=== Begin Enclosure ===
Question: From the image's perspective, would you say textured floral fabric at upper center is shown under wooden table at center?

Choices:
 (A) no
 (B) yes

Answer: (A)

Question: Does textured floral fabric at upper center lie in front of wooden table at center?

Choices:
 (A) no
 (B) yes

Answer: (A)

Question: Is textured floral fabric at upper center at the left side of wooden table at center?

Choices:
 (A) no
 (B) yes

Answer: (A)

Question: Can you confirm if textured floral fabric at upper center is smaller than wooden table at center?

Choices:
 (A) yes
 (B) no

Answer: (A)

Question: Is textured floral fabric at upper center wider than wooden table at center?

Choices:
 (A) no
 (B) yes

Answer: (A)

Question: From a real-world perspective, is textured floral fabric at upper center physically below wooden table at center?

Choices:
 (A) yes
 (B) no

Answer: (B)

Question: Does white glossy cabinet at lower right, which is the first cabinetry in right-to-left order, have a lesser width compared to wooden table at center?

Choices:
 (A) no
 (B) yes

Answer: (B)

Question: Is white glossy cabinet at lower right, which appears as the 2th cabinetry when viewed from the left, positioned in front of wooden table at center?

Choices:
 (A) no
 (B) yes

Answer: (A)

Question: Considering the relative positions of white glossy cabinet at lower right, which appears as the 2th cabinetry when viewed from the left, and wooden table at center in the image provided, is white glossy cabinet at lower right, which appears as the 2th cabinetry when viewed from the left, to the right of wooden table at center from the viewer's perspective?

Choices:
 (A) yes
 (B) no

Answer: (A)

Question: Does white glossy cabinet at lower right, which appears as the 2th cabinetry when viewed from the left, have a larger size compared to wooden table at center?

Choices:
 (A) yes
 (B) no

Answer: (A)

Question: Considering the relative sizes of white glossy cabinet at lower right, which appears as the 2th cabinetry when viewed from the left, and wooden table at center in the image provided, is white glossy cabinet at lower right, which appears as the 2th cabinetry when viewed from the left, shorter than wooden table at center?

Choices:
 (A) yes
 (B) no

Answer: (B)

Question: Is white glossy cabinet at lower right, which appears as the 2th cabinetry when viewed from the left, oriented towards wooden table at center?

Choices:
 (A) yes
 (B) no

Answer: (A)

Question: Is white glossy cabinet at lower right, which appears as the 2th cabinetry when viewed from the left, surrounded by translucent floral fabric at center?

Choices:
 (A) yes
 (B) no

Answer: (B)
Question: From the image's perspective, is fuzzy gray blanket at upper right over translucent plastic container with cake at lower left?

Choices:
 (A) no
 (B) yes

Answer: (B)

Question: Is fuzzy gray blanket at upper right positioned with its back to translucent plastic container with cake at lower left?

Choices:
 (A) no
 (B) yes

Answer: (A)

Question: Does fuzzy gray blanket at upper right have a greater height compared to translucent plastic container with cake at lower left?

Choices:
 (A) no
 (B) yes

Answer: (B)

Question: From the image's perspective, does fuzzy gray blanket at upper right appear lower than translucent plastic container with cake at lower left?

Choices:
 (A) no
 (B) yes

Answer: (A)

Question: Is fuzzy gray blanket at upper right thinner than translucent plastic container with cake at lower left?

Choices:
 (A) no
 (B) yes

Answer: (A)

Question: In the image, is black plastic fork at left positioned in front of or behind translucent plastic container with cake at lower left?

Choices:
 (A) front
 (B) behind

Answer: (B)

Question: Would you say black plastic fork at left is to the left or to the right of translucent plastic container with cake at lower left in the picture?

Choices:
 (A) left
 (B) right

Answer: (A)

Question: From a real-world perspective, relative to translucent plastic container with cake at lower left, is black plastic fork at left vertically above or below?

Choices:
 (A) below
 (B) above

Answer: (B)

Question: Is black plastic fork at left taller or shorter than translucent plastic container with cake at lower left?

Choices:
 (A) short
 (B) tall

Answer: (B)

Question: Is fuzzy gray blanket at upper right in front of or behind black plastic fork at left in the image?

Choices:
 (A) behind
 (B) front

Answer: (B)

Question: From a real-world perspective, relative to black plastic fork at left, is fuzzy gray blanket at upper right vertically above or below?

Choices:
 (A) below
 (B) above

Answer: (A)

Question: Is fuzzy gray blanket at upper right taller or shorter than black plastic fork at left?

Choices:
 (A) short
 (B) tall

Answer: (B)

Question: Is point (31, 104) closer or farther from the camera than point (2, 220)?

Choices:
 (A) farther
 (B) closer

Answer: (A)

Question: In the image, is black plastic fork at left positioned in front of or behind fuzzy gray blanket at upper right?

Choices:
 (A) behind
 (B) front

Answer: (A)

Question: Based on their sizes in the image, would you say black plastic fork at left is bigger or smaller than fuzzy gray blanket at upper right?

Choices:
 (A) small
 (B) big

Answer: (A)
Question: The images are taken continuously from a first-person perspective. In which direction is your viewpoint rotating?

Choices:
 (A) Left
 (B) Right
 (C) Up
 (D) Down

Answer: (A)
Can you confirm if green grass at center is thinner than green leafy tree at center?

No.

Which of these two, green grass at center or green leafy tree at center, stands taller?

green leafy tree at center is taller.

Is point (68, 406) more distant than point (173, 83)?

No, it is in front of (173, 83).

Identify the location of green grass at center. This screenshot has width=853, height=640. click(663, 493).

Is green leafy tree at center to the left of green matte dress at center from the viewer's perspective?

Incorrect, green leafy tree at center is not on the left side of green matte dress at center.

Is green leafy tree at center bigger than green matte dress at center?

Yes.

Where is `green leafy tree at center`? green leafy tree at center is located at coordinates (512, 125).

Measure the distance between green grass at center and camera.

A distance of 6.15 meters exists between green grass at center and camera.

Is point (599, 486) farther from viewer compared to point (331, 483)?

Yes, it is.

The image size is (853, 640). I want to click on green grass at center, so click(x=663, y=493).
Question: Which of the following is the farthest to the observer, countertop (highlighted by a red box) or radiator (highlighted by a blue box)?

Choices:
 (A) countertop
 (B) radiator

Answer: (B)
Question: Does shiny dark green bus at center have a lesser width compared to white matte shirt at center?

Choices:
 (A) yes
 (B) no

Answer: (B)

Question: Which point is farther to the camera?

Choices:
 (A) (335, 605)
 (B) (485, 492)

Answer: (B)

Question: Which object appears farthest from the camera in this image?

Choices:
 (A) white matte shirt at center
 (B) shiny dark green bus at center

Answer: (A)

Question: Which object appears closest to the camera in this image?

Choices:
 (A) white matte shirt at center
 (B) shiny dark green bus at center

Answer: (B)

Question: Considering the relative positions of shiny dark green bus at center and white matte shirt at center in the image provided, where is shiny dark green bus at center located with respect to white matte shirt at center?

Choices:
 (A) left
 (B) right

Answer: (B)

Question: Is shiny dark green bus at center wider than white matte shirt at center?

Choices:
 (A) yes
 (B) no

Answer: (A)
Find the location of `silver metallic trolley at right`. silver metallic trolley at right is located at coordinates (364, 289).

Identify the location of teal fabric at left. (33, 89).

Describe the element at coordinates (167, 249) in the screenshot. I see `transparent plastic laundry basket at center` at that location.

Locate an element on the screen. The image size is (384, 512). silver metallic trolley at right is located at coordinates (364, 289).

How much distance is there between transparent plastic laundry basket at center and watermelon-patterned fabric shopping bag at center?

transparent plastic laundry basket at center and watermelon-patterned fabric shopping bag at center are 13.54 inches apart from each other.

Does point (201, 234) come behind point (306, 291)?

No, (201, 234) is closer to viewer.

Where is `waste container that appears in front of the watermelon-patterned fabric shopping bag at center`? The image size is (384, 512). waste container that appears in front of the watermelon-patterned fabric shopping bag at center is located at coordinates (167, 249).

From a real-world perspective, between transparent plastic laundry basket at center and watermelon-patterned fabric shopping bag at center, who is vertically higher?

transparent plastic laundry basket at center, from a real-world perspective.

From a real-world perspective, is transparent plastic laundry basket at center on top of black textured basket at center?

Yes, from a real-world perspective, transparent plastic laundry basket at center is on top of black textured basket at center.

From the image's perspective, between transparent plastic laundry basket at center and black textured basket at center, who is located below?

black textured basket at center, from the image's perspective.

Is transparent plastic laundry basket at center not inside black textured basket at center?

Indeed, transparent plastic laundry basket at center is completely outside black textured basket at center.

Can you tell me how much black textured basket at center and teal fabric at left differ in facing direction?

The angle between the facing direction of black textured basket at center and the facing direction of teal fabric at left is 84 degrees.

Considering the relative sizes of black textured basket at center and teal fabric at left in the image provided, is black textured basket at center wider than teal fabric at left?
=== End Enclosure ===
WORK INSTRUCTIONS: Please repeat the part of the entries that opens with the line containing "No, (201, 234) is closer to viewer." and closes at the end of the entries, renaming "black textured basket" to "dark woven basket" and keeping everything else unchanged.

EXERCISE RESULT:
No, (201, 234) is closer to viewer.

Where is `waste container that appears in front of the watermelon-patterned fabric shopping bag at center`? The image size is (384, 512). waste container that appears in front of the watermelon-patterned fabric shopping bag at center is located at coordinates (167, 249).

From a real-world perspective, between transparent plastic laundry basket at center and watermelon-patterned fabric shopping bag at center, who is vertically higher?

transparent plastic laundry basket at center, from a real-world perspective.

From a real-world perspective, is transparent plastic laundry basket at center on top of dark woven basket at center?

Yes, from a real-world perspective, transparent plastic laundry basket at center is on top of dark woven basket at center.

From the image's perspective, between transparent plastic laundry basket at center and dark woven basket at center, who is located below?

dark woven basket at center, from the image's perspective.

Is transparent plastic laundry basket at center not inside dark woven basket at center?

Indeed, transparent plastic laundry basket at center is completely outside dark woven basket at center.

Can you tell me how much dark woven basket at center and teal fabric at left differ in facing direction?

The angle between the facing direction of dark woven basket at center and the facing direction of teal fabric at left is 84 degrees.

Considering the relative sizes of dark woven basket at center and teal fabric at left in the image provided, is dark woven basket at center wider than teal fabric at left?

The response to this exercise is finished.